▶ _RECORDS FOR THE EXERCISE_
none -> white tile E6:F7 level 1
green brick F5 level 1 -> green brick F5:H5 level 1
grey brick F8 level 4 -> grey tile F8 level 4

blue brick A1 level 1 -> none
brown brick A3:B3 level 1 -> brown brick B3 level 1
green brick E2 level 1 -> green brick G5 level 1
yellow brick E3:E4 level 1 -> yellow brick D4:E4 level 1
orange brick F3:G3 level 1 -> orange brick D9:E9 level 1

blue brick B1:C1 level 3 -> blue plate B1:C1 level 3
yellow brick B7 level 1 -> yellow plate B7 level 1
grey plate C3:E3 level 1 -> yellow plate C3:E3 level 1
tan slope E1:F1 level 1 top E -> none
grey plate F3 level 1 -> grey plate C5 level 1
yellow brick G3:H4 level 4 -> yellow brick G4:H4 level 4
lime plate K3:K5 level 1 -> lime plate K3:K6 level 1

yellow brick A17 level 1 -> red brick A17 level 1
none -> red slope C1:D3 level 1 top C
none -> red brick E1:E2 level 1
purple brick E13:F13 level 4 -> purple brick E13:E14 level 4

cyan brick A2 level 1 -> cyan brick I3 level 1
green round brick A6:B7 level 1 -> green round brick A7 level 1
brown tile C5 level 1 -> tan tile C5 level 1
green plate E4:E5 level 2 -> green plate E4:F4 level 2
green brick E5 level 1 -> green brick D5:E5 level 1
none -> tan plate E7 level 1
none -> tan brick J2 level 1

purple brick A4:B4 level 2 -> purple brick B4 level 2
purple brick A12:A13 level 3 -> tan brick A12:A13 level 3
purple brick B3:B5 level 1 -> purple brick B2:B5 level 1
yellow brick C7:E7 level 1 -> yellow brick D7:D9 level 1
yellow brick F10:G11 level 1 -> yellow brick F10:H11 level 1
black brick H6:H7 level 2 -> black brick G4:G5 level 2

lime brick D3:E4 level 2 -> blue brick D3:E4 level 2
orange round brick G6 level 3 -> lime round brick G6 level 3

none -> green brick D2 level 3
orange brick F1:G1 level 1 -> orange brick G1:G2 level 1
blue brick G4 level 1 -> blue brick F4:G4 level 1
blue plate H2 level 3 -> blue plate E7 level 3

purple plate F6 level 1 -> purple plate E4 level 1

▶ _PROBLEM STATEMENT_
From the records above, extract exactly and only the lines that begin at the line with "black brick H6:H7" and stop after the line with "blue plate H2".

▶ _EXERCISE ANSWER_
black brick H6:H7 level 2 -> black brick G4:G5 level 2

lime brick D3:E4 level 2 -> blue brick D3:E4 level 2
orange round brick G6 level 3 -> lime round brick G6 level 3

none -> green brick D2 level 3
orange brick F1:G1 level 1 -> orange brick G1:G2 level 1
blue brick G4 level 1 -> blue brick F4:G4 level 1
blue plate H2 level 3 -> blue plate E7 level 3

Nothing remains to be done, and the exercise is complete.